→ **Task description**
Reproduce word for word every line of the entries below, from the line containing "blue ellipse: (27, 428) -> (98, 422), moved" through the final line, and nothing else.

→ **Collected data entries**
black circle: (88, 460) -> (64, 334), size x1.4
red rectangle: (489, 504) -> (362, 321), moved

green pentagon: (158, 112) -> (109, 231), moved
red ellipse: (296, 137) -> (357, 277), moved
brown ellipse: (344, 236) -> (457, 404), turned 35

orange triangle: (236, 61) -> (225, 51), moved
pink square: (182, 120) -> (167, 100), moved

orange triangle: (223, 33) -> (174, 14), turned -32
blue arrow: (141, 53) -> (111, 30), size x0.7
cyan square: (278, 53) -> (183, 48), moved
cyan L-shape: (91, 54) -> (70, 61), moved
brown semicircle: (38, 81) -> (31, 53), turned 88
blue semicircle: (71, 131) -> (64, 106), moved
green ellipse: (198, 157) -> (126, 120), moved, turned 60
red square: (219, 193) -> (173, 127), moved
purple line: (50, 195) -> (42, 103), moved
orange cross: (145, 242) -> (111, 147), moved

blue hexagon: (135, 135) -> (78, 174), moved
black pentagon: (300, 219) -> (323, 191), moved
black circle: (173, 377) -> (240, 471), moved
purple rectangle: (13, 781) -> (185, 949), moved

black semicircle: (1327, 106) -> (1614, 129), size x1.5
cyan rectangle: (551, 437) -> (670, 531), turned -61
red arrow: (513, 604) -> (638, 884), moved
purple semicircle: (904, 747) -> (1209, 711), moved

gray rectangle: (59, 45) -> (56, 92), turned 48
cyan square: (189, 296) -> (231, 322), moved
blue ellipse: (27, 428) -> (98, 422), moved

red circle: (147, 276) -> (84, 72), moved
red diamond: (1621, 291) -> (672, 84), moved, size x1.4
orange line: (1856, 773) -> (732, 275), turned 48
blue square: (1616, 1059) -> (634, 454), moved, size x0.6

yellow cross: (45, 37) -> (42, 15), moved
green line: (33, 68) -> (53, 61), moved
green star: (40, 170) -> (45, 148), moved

→ **Solution for this task**
blue ellipse: (27, 428) -> (98, 422), moved

red circle: (147, 276) -> (84, 72), moved
red diamond: (1621, 291) -> (672, 84), moved, size x1.4
orange line: (1856, 773) -> (732, 275), turned 48
blue square: (1616, 1059) -> (634, 454), moved, size x0.6

yellow cross: (45, 37) -> (42, 15), moved
green line: (33, 68) -> (53, 61), moved
green star: (40, 170) -> (45, 148), moved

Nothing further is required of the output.